Collected data entries
════

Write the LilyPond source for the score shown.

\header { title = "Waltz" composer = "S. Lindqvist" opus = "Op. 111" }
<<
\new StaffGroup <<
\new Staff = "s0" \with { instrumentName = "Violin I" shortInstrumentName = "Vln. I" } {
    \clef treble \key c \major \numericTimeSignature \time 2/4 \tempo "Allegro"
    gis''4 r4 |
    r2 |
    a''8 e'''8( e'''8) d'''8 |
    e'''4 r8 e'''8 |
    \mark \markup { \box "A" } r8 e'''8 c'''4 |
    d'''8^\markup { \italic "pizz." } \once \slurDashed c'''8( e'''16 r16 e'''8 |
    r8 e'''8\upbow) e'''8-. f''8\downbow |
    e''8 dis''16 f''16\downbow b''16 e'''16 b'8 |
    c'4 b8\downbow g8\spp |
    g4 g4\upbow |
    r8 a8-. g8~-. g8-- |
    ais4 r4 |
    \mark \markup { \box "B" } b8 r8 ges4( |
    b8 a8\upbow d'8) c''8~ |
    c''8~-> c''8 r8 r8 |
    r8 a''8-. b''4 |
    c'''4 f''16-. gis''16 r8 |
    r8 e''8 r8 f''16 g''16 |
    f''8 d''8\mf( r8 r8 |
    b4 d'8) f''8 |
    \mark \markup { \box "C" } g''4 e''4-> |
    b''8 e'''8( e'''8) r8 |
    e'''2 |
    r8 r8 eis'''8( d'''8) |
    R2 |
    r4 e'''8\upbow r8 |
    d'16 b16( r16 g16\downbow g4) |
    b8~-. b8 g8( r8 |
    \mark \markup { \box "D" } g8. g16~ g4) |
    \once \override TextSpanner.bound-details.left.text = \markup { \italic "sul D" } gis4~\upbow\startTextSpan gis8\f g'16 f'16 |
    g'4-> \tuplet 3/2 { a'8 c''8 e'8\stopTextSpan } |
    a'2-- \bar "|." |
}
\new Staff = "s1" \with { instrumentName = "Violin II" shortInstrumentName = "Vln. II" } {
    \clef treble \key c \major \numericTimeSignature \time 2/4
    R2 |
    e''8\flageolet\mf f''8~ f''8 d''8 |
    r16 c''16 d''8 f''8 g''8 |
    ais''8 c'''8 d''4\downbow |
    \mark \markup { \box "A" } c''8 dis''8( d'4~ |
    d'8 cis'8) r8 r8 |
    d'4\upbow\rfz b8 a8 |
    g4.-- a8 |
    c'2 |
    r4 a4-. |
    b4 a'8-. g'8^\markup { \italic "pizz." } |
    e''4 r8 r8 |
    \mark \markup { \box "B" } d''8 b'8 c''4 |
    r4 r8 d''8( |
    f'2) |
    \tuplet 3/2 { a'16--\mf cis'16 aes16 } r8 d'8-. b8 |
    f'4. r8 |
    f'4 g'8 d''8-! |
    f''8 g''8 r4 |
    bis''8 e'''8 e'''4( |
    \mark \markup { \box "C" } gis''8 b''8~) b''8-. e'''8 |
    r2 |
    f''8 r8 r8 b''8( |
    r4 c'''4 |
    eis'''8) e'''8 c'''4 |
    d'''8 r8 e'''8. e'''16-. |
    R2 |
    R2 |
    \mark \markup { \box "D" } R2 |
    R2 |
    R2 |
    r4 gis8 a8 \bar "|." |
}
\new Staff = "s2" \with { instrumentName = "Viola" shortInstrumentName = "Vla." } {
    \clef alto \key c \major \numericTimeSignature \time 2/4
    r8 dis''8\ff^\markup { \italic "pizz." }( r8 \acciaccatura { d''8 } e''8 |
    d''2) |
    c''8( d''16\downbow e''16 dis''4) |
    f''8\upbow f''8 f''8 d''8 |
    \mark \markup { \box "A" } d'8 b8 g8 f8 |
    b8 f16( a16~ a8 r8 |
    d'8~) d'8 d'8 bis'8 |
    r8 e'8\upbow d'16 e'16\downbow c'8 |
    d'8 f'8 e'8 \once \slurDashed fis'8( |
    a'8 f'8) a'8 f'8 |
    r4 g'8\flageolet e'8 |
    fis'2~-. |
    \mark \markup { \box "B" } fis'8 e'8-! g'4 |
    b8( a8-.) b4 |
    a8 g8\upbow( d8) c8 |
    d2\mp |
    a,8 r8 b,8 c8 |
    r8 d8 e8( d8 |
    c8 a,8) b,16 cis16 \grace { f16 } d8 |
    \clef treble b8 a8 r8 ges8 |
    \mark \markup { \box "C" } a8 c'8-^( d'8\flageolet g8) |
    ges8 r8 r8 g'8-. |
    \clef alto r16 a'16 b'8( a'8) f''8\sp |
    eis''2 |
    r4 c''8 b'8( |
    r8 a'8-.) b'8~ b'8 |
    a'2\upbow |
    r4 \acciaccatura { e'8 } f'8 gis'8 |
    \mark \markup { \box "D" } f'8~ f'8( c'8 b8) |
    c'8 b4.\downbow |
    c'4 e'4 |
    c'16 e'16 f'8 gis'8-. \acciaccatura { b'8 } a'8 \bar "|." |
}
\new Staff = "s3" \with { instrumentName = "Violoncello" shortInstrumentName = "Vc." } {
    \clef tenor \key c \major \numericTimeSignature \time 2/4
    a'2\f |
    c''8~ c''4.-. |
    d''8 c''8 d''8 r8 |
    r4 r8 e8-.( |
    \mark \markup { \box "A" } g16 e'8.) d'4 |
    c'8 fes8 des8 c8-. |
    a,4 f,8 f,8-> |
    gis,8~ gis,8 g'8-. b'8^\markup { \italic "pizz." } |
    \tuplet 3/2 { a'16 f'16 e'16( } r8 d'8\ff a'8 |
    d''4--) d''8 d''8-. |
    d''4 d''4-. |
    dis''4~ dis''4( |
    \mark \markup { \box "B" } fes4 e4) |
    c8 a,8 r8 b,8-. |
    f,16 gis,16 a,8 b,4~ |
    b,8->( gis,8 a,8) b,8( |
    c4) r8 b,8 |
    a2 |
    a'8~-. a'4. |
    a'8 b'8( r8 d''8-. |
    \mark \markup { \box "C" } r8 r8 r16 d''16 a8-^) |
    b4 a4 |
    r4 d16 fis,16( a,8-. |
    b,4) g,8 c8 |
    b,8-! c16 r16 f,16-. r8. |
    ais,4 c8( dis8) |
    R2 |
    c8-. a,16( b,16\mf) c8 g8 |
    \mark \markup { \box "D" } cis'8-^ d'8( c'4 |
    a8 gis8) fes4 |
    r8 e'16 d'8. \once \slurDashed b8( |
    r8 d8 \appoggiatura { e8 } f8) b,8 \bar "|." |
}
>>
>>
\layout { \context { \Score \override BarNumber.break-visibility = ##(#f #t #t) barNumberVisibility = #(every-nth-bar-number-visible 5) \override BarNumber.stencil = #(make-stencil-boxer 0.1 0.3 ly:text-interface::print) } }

════

* TASK: Report every line of the material above that contains the string "italic". Matching is case-sensitive.

* PROBLEM SOLUTION:
    d'''8^\markup { \italic "pizz." } \once \slurDashed c'''8( e'''16 r16 e'''8 |
    \once \override TextSpanner.bound-details.left.text = \markup { \italic "sul D" } gis4~\upbow\startTextSpan gis8\f g'16 f'16 |
    b4 a'8-. g'8^\markup { \italic "pizz." } |
    r8 dis''8\ff^\markup { \italic "pizz." }( r8 \acciaccatura { d''8 } e''8 |
    gis,8~ gis,8 g'8-. b'8^\markup { \italic "pizz." } |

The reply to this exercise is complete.